▸ WORK TASK:
From the line below that contains "V1: AC 100mV" to the line that contains "D14: diode BAV21", repeat every line exactly, both ends included, and nothing else.
+++ DATASET CONTENT
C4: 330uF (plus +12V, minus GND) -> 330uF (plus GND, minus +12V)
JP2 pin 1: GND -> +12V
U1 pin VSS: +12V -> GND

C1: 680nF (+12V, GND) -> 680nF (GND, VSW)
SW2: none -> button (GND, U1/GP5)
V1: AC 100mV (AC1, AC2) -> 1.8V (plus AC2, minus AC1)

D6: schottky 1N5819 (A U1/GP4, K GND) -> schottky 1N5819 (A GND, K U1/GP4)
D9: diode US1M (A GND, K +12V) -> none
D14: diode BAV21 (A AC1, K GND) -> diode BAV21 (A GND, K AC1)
++++++
+++ DATASET CONTENT
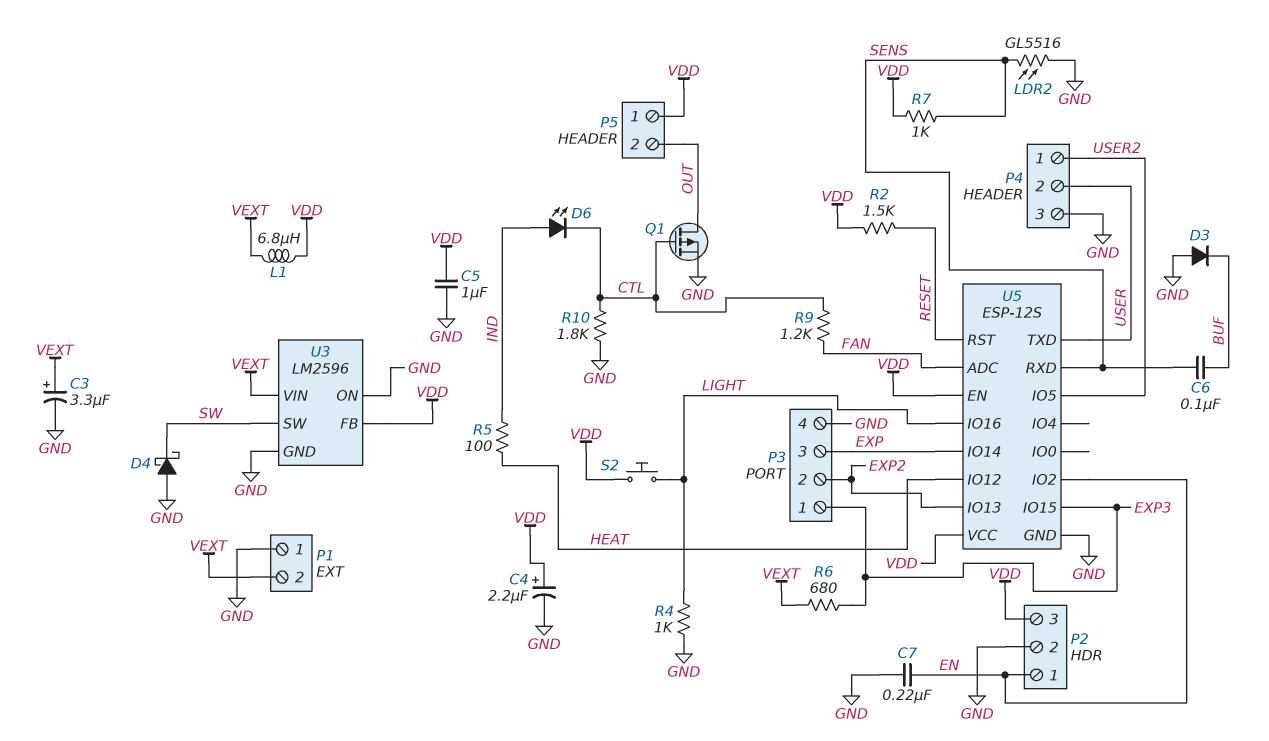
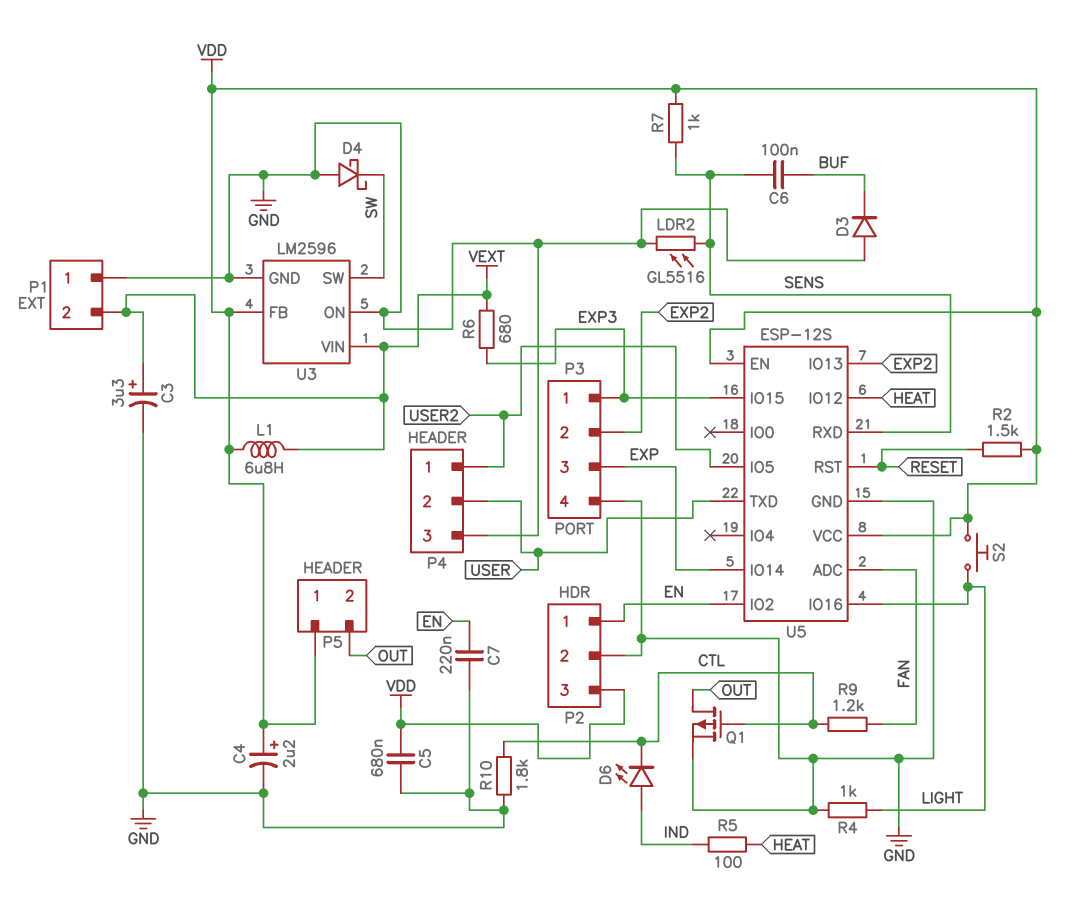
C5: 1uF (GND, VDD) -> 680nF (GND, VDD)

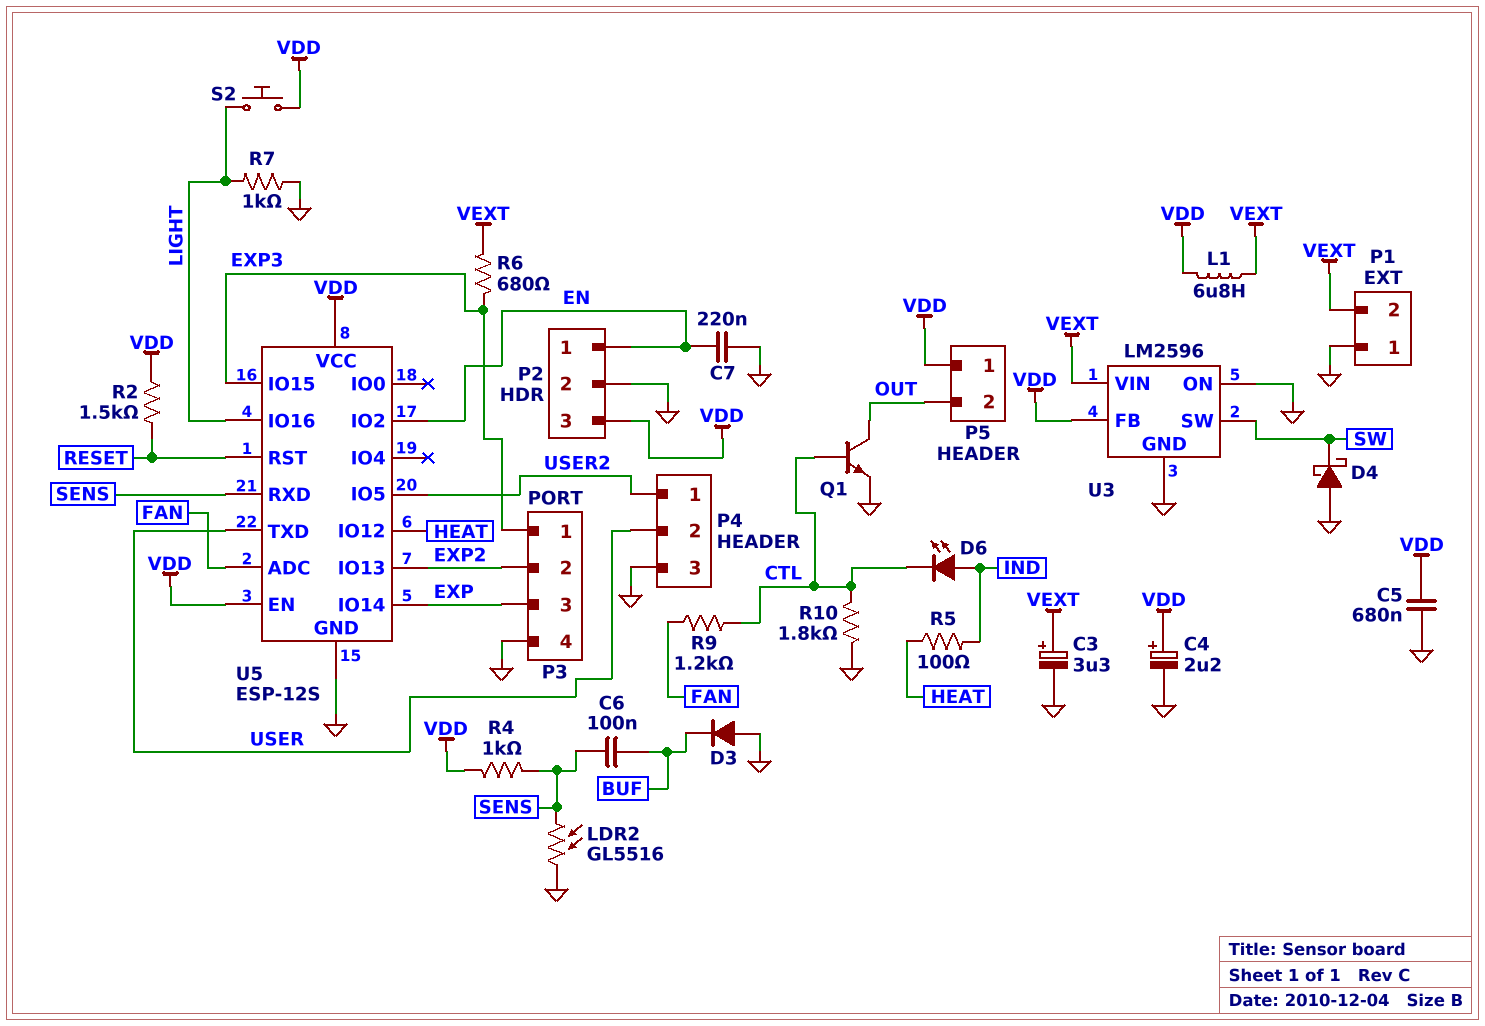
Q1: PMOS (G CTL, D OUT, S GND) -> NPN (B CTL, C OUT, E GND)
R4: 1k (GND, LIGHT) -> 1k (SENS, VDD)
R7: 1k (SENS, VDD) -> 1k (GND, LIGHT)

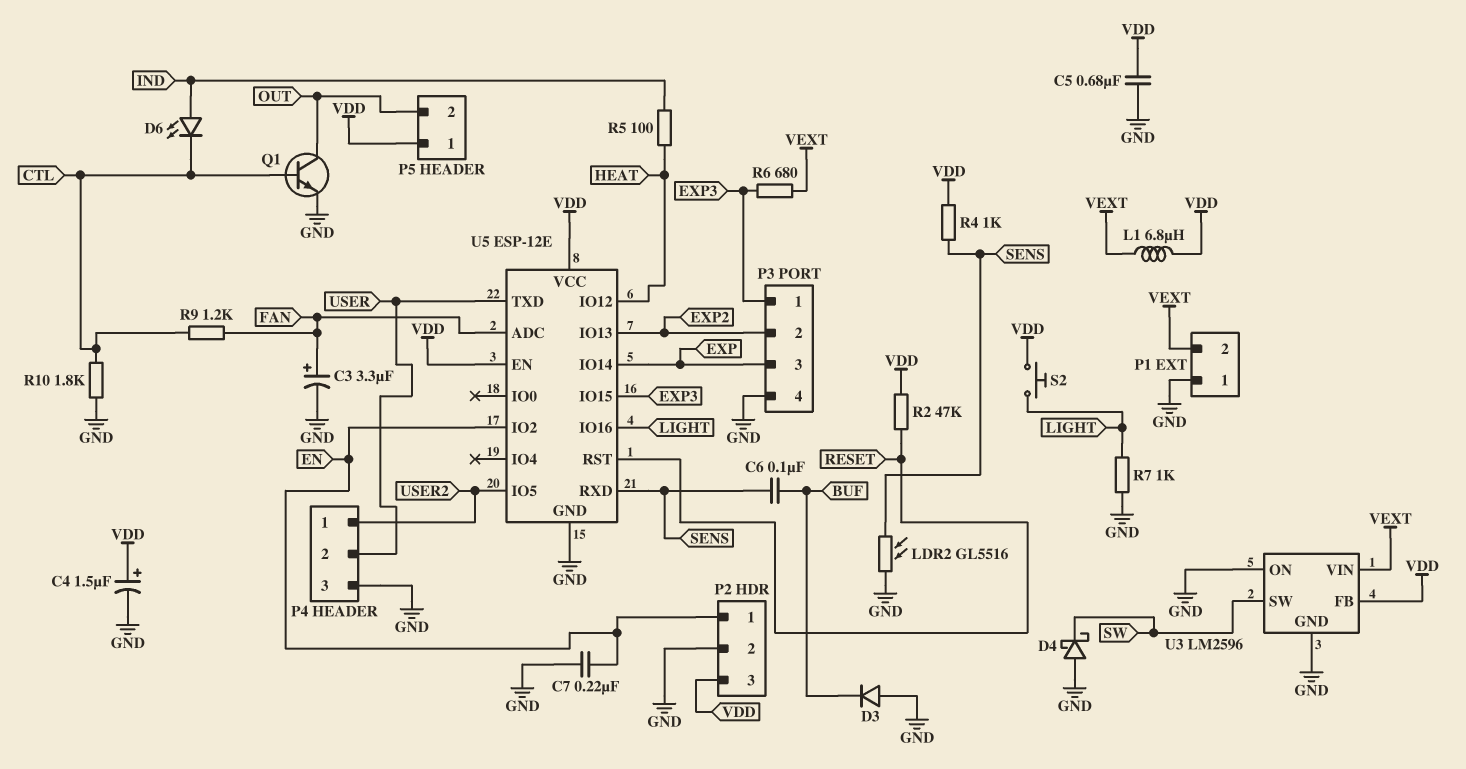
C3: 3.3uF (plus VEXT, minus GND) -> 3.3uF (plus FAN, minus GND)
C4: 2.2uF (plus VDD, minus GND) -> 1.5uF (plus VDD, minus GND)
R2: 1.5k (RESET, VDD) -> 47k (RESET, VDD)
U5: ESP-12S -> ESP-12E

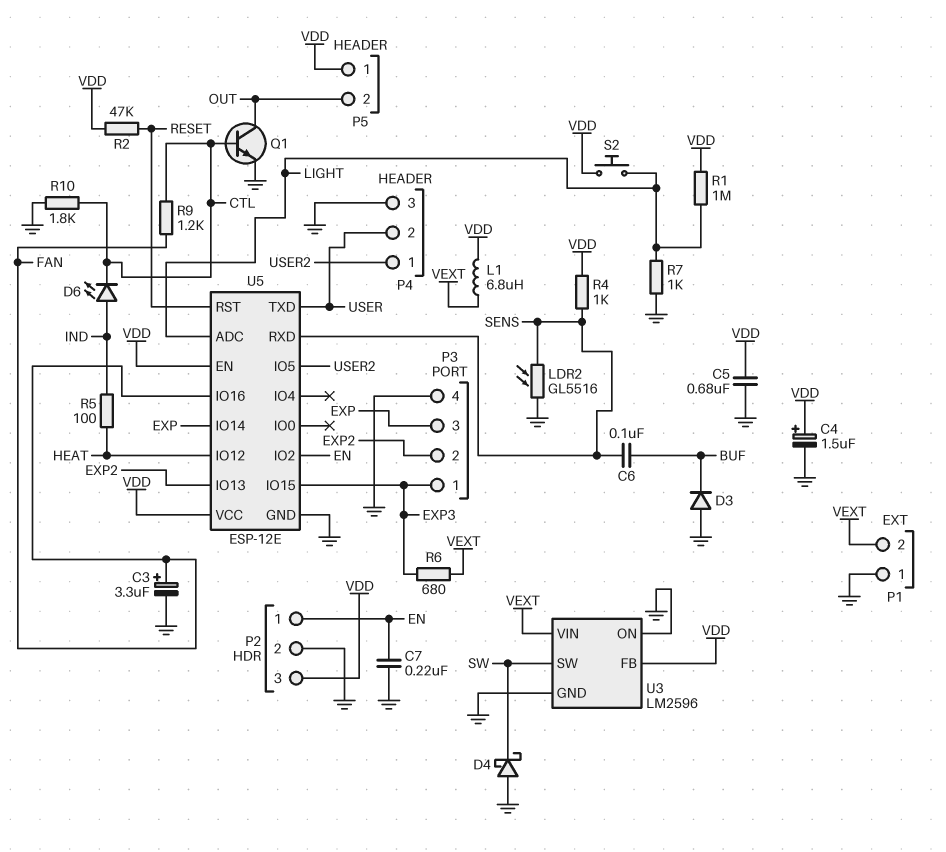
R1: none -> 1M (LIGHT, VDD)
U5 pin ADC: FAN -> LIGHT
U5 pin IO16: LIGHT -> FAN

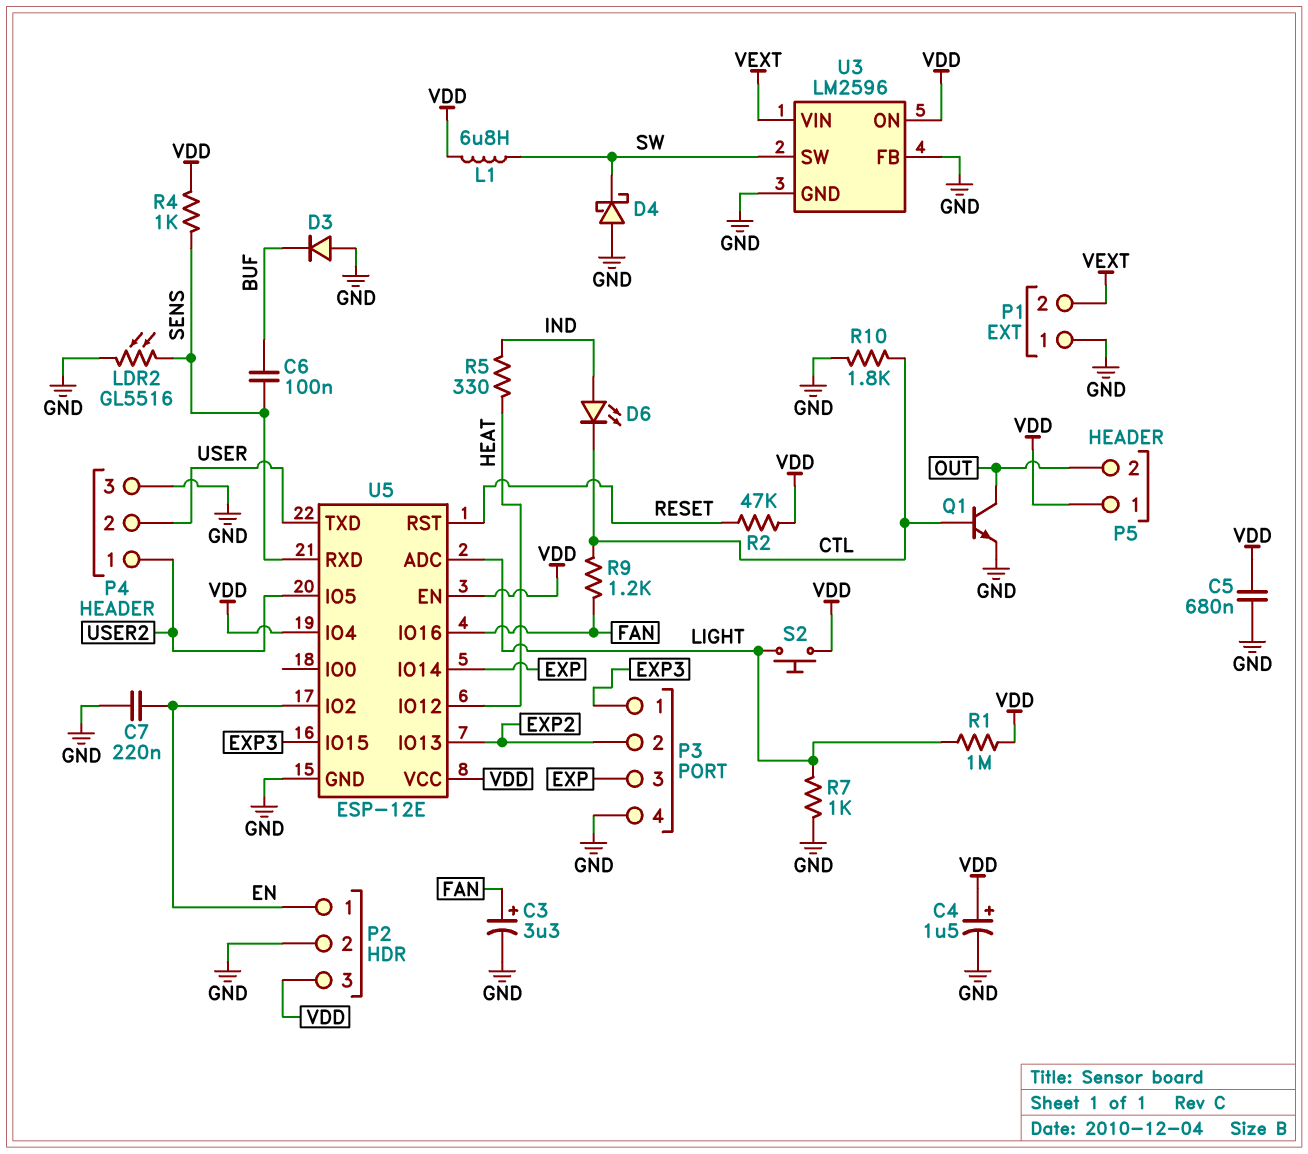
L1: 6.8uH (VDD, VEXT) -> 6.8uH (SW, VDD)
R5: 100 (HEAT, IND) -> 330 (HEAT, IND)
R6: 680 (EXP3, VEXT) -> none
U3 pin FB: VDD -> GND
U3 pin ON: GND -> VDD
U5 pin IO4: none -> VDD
++++++
▸ FINAL ANSWER:
V1: AC 100mV (AC1, AC2) -> 1.8V (plus AC2, minus AC1)

D6: schottky 1N5819 (A U1/GP4, K GND) -> schottky 1N5819 (A GND, K U1/GP4)
D9: diode US1M (A GND, K +12V) -> none
D14: diode BAV21 (A AC1, K GND) -> diode BAV21 (A GND, K AC1)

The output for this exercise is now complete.